[EXERCISE INPUTS]
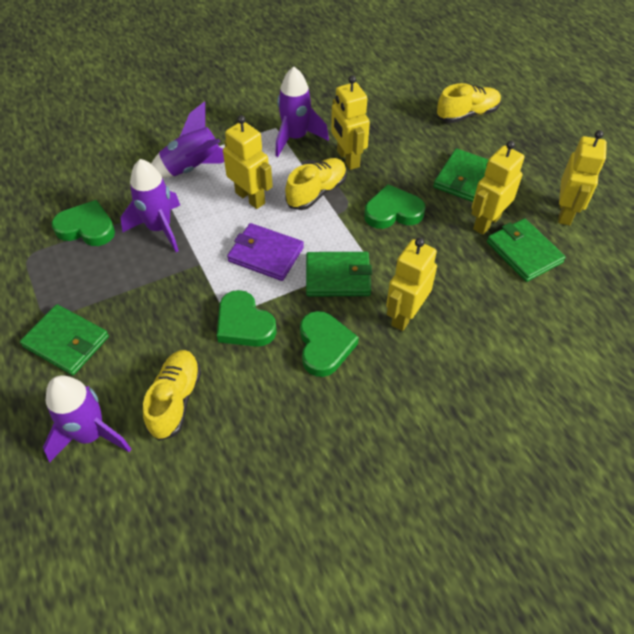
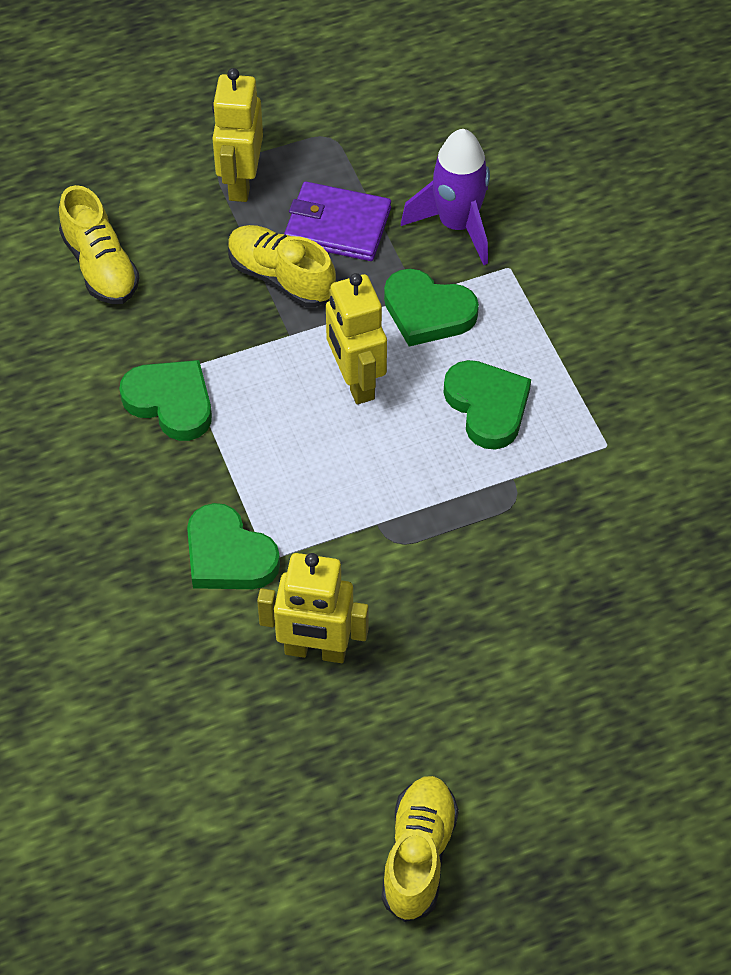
green wallet: 4 -> 0
purple rocket: 4 -> 1
yellow robot: 5 -> 3

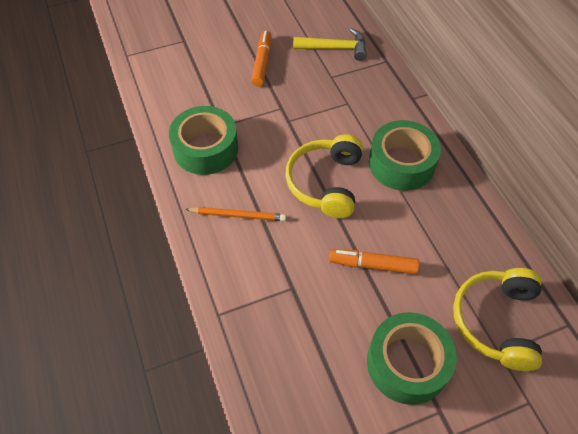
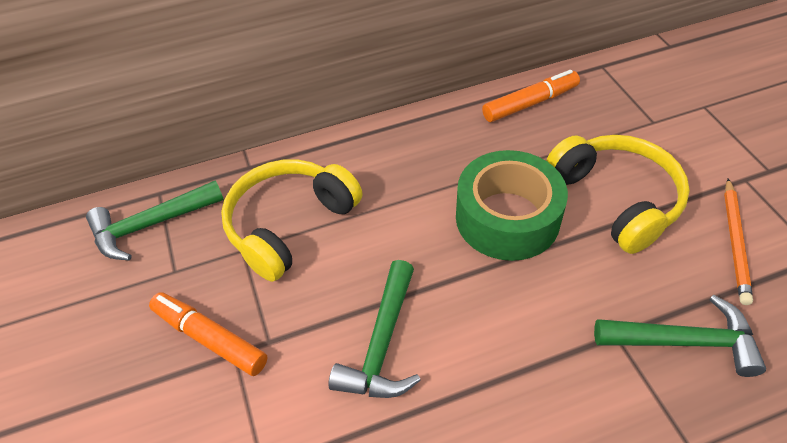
green hammer: 0 -> 3
green tape: 3 -> 1
yellow hammer: 1 -> 0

[WORK TO COMPLETE]
Please retype the lines from the one that contains "yellow robot: 5 -> 3" through the final line of the data, both included, without any pictures.

[EXERCISE RESPONSE]
yellow robot: 5 -> 3

green hammer: 0 -> 3
green tape: 3 -> 1
yellow hammer: 1 -> 0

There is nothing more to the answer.